'''

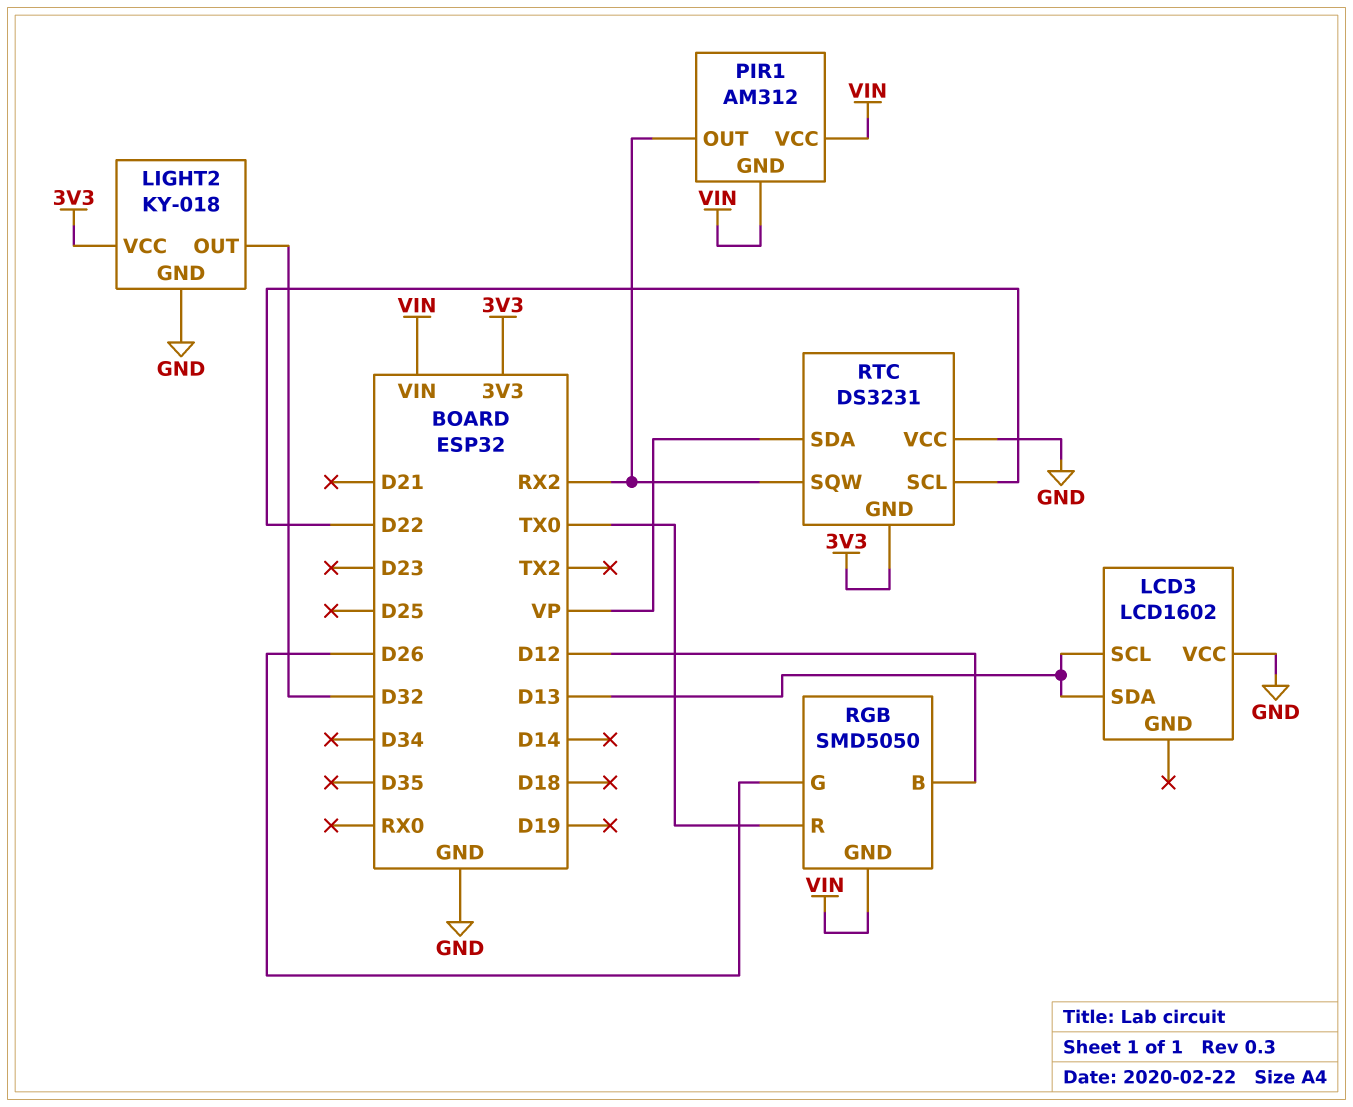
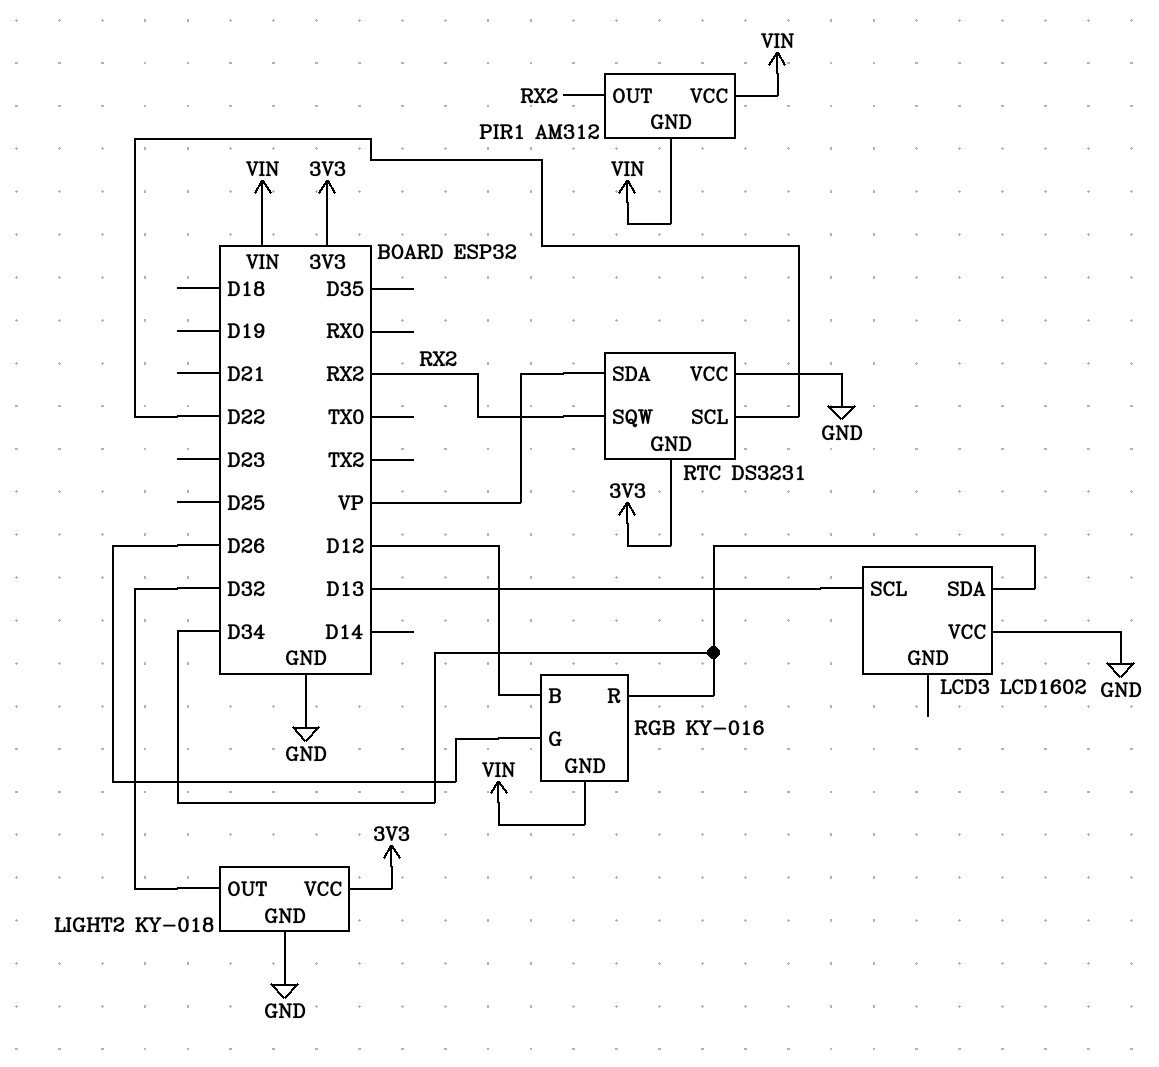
LCD3 pin SDA: D13 -> D34
RGB: SMD5050 -> KY-016
RGB pin R: TX0 -> D34

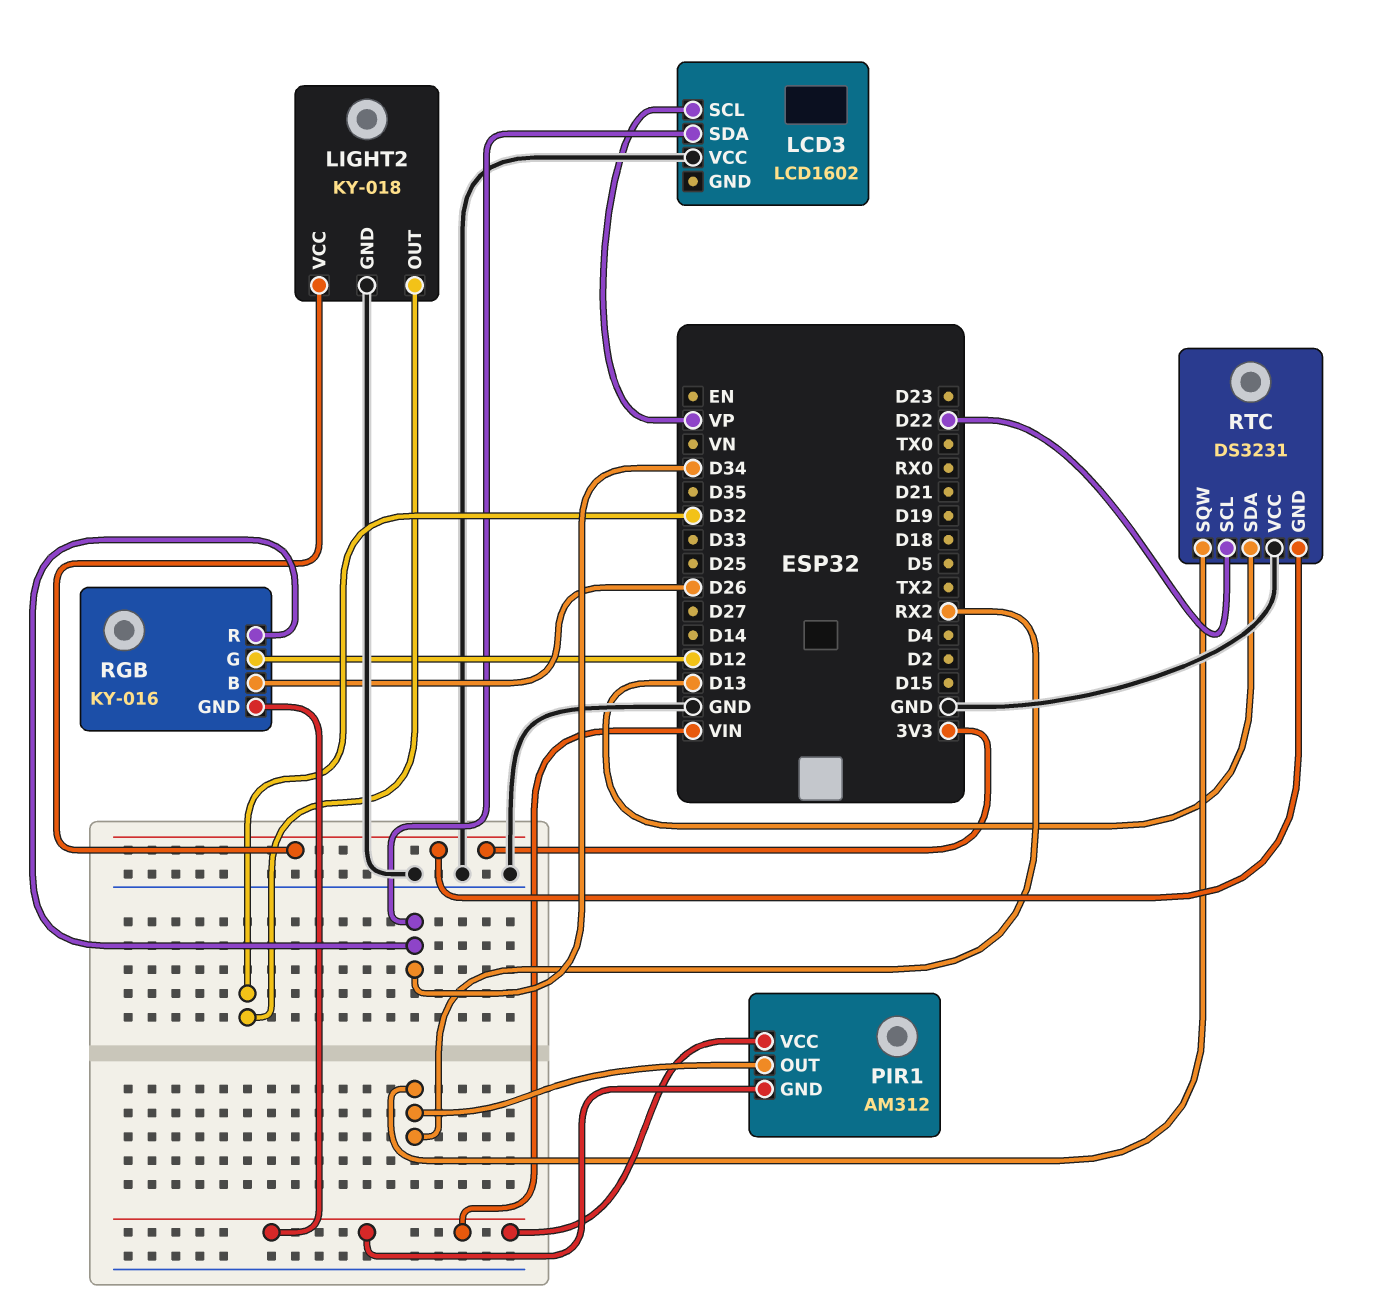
LCD3 pin SCL: D13 -> VP
RGB pin B: D12 -> D26
RGB pin G: D26 -> D12
RTC pin SDA: VP -> D13

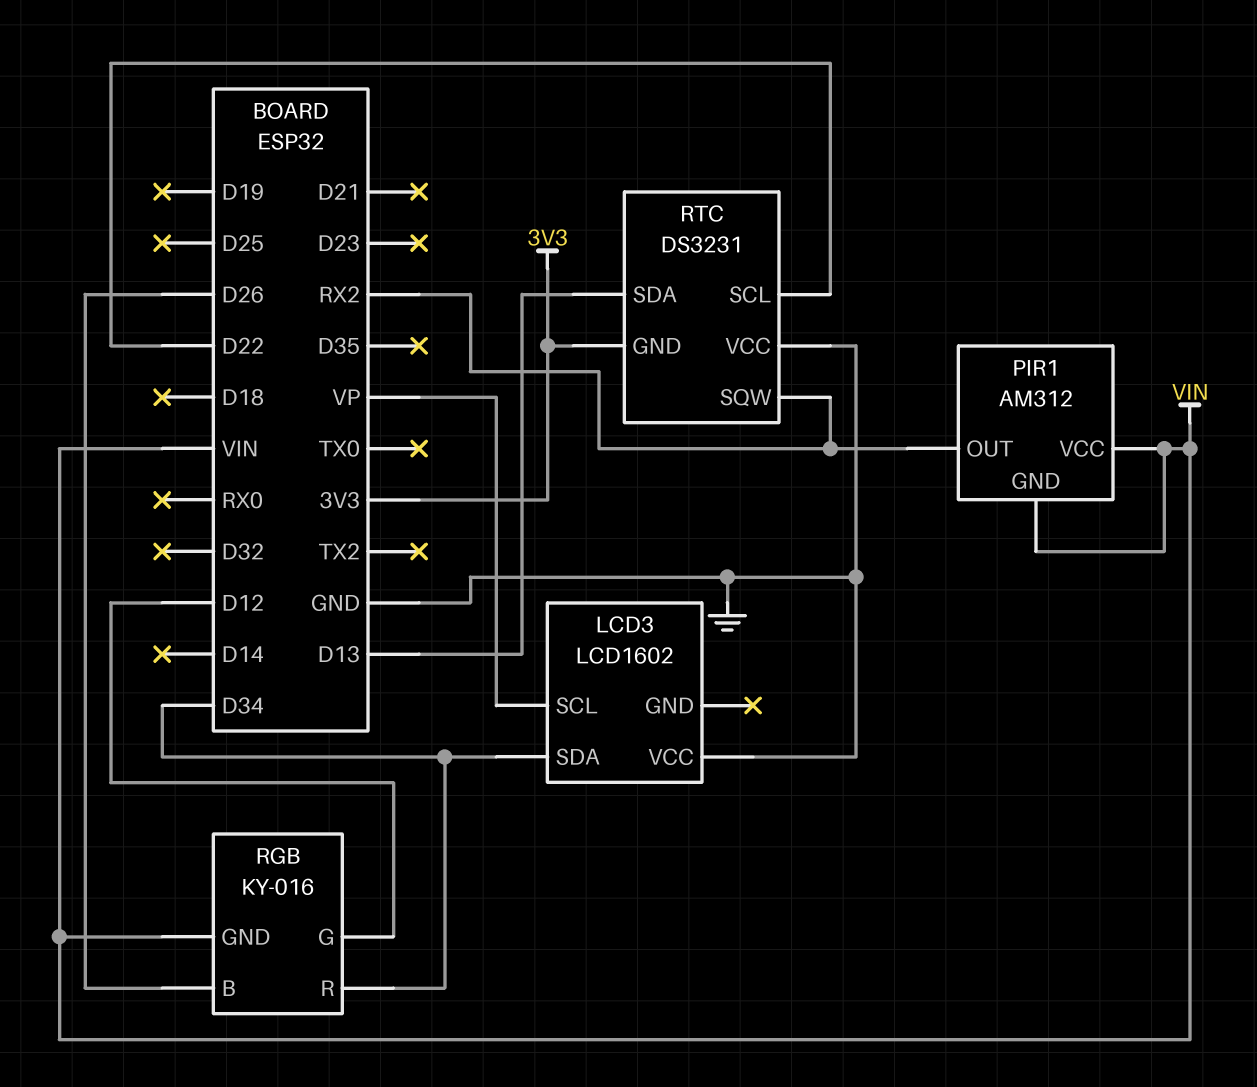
LIGHT2: KY-018 -> none
LIGHT2 pin GND: GND -> none
LIGHT2 pin OUT: D32 -> none
LIGHT2 pin VCC: 3V3 -> none

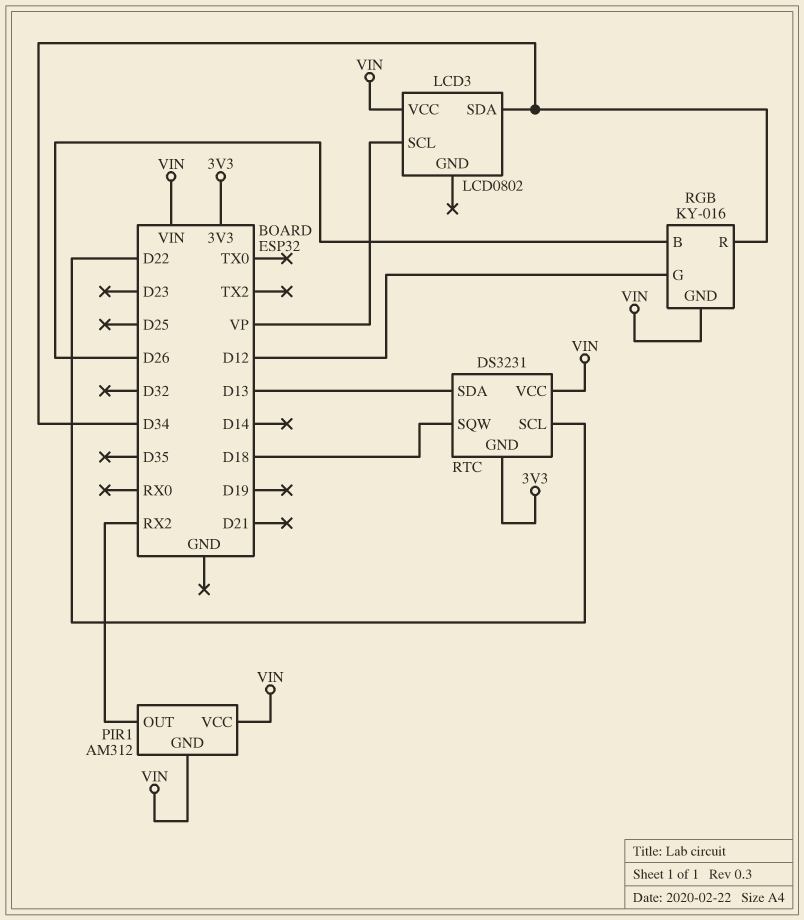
LCD3: LCD1602 -> LCD0802
LCD3 pin VCC: GND -> VIN
RTC pin SQW: RX2 -> D18
RTC pin VCC: GND -> VIN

'''

• About this exercise
What the reply must contain is an exact transcription of the data above and none of its pictures.

• Your response
LCD3 pin SDA: D13 -> D34
RGB: SMD5050 -> KY-016
RGB pin R: TX0 -> D34

LCD3 pin SCL: D13 -> VP
RGB pin B: D12 -> D26
RGB pin G: D26 -> D12
RTC pin SDA: VP -> D13

LIGHT2: KY-018 -> none
LIGHT2 pin GND: GND -> none
LIGHT2 pin OUT: D32 -> none
LIGHT2 pin VCC: 3V3 -> none

LCD3: LCD1602 -> LCD0802
LCD3 pin VCC: GND -> VIN
RTC pin SQW: RX2 -> D18
RTC pin VCC: GND -> VIN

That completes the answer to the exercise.